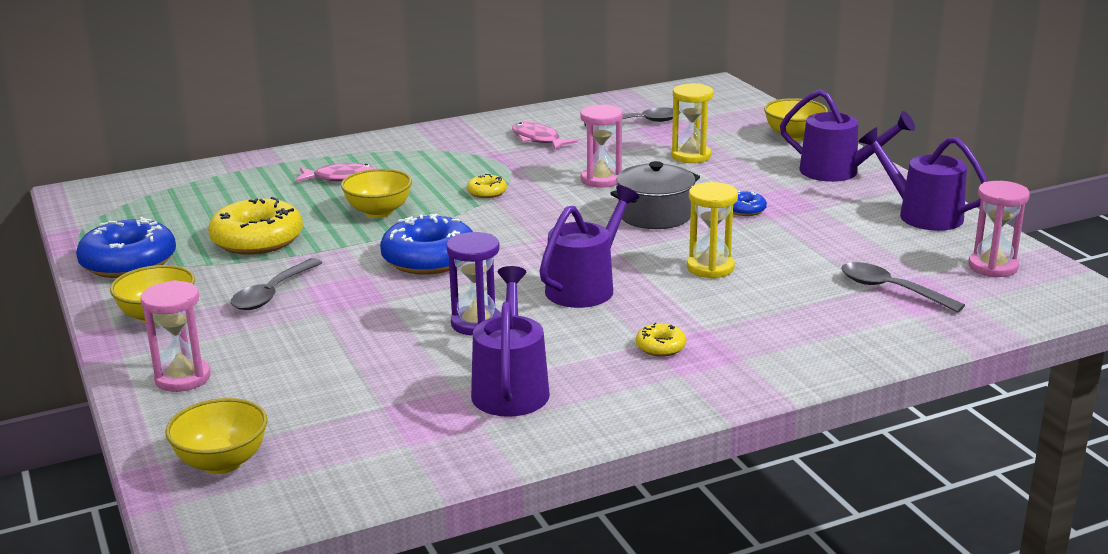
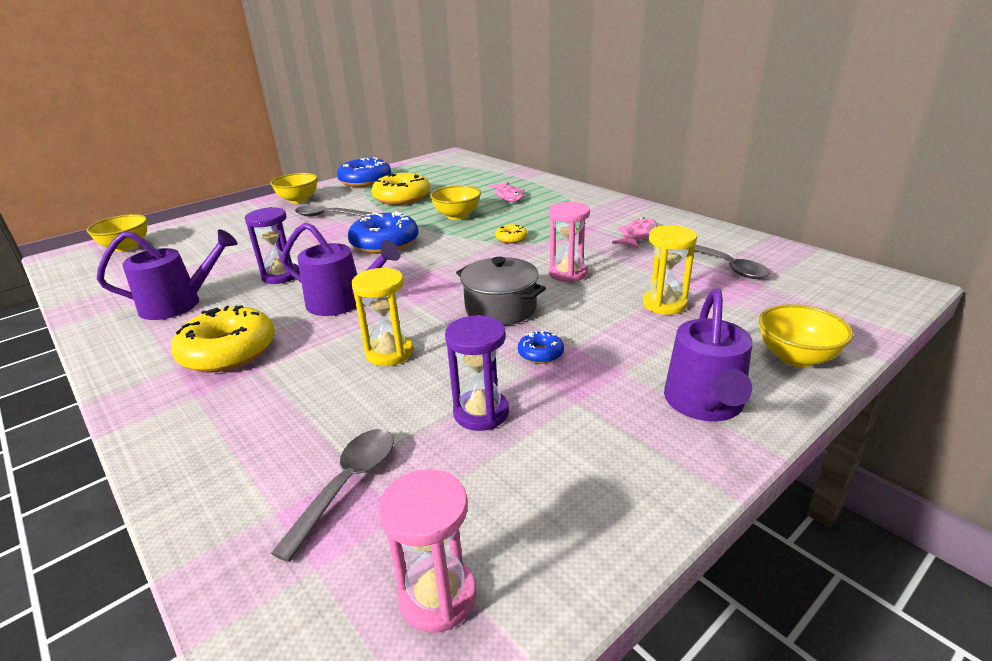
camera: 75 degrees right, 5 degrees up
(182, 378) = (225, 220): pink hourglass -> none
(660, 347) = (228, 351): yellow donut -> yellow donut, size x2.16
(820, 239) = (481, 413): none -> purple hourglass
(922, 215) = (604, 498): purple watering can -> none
* * *
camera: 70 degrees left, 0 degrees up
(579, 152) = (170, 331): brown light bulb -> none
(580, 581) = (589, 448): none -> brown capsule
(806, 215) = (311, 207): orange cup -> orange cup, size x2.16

EXERCISE DIRECTIONS: From the records above, print only the lines between the one holding "camera: 75 degrees right, 5 degrees up" and the one holding "(922, 215) = (604, 498): purple", inclusive, exactly as they stand.

RESPONSE BELOW:
camera: 75 degrees right, 5 degrees up
(182, 378) = (225, 220): pink hourglass -> none
(660, 347) = (228, 351): yellow donut -> yellow donut, size x2.16
(820, 239) = (481, 413): none -> purple hourglass
(922, 215) = (604, 498): purple watering can -> none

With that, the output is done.